### GIVEN DATA ###
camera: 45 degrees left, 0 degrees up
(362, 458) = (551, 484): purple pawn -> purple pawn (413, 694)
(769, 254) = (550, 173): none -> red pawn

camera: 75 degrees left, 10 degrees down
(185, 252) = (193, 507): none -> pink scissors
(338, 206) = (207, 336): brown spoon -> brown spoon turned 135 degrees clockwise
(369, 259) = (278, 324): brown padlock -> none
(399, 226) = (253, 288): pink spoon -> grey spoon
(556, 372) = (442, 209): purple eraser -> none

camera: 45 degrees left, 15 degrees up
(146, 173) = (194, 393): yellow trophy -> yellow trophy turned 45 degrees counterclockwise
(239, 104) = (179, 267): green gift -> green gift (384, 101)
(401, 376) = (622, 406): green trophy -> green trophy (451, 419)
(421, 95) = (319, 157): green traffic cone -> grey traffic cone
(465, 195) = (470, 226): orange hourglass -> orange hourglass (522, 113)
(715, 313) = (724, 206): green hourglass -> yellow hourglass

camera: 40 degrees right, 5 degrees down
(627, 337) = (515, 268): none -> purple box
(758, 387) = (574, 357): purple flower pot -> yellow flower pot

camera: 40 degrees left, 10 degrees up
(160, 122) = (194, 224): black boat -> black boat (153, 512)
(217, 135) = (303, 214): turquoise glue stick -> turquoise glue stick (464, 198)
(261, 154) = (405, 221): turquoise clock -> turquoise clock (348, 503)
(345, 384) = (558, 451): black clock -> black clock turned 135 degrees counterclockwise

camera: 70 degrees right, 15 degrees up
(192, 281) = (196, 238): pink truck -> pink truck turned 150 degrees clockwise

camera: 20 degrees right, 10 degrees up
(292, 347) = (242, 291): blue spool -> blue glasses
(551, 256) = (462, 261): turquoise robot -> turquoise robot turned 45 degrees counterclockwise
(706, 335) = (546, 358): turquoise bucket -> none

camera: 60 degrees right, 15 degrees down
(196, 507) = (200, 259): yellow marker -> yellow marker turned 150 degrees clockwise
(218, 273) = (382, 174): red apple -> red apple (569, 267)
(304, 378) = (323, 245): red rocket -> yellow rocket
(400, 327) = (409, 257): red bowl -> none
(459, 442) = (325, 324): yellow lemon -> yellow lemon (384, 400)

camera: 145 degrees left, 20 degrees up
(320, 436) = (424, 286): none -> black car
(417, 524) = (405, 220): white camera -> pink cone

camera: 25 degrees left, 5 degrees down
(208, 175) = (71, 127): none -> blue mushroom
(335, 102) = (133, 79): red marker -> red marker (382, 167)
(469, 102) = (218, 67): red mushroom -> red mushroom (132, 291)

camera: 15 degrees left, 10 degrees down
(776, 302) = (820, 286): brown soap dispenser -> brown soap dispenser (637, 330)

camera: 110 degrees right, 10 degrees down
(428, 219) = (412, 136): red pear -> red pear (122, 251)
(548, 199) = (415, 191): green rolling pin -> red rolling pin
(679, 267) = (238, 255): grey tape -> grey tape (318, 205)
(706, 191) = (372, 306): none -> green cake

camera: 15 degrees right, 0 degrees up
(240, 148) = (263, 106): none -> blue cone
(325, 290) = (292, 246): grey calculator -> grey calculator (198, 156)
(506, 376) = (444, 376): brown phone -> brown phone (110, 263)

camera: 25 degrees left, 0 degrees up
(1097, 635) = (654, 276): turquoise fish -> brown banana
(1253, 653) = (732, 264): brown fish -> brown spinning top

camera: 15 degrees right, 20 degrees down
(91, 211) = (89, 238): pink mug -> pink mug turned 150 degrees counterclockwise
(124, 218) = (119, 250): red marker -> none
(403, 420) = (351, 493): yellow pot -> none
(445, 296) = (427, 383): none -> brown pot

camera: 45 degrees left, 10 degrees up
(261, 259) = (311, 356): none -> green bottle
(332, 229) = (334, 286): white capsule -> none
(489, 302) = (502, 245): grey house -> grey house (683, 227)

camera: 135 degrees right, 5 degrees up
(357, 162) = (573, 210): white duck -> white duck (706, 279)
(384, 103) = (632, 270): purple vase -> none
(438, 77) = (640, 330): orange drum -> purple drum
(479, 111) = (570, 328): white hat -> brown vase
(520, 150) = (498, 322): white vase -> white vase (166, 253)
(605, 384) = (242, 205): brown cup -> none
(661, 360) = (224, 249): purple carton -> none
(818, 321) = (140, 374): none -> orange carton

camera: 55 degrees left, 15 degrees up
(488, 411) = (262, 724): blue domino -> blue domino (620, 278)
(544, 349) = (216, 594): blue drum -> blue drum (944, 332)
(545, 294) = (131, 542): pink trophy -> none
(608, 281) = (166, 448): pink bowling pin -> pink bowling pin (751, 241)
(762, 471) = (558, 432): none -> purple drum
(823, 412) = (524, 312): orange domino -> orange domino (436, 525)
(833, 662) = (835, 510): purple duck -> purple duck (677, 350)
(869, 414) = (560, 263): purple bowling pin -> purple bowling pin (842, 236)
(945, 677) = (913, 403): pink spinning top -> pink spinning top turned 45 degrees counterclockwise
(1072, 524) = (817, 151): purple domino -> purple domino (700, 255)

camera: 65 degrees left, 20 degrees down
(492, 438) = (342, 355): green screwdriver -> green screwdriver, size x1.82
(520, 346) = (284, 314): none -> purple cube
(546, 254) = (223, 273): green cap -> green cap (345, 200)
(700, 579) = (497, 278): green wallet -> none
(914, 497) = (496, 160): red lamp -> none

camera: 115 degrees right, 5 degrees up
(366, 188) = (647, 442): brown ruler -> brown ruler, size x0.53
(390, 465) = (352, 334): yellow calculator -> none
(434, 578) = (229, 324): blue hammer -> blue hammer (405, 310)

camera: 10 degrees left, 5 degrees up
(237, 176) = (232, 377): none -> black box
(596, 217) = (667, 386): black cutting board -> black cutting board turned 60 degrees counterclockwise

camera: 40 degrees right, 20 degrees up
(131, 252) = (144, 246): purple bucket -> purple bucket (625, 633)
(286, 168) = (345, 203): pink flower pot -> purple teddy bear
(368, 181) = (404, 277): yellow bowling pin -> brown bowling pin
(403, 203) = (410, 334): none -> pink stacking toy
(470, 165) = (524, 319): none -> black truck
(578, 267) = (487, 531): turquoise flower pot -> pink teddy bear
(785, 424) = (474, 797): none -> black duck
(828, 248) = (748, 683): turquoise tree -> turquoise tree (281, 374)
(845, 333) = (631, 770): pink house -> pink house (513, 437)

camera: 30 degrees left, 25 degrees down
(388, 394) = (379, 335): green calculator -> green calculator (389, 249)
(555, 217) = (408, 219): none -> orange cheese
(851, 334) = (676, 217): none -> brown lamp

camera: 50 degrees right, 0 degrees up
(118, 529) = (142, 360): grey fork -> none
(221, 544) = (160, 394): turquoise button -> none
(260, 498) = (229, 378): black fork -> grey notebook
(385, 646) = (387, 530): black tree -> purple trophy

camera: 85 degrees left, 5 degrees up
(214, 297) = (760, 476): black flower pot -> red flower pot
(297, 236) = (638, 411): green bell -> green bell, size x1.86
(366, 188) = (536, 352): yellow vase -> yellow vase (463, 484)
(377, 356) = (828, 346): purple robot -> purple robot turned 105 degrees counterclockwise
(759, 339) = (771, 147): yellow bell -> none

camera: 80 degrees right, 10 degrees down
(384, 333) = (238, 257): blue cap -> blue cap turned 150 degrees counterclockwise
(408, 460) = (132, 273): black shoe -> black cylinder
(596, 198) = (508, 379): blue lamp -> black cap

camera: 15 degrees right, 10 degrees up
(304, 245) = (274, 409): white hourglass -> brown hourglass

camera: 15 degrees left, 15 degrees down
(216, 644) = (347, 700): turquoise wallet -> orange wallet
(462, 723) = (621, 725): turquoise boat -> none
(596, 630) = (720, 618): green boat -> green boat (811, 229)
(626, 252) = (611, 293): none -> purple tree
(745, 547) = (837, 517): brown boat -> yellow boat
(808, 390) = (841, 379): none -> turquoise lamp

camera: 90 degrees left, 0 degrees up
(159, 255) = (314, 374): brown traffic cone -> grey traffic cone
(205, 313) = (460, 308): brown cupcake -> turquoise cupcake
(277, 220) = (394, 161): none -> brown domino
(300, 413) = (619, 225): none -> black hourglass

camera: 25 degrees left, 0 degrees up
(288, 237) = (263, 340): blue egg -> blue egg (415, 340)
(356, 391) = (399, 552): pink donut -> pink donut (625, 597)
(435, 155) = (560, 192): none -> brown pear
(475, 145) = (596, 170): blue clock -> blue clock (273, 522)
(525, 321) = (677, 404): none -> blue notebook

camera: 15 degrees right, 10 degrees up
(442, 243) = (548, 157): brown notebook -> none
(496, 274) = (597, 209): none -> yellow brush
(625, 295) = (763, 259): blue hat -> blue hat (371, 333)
###
> [REQUIRED ACTION] Would you output the lines from the one that contains "(277, 220) = (394, 161): none -> brown domino" to the end of the data, both ends included, exactly as they appear?

> [SOLVED EXERCISE]
(277, 220) = (394, 161): none -> brown domino
(300, 413) = (619, 225): none -> black hourglass

camera: 25 degrees left, 0 degrees up
(288, 237) = (263, 340): blue egg -> blue egg (415, 340)
(356, 391) = (399, 552): pink donut -> pink donut (625, 597)
(435, 155) = (560, 192): none -> brown pear
(475, 145) = (596, 170): blue clock -> blue clock (273, 522)
(525, 321) = (677, 404): none -> blue notebook

camera: 15 degrees right, 10 degrees up
(442, 243) = (548, 157): brown notebook -> none
(496, 274) = (597, 209): none -> yellow brush
(625, 295) = (763, 259): blue hat -> blue hat (371, 333)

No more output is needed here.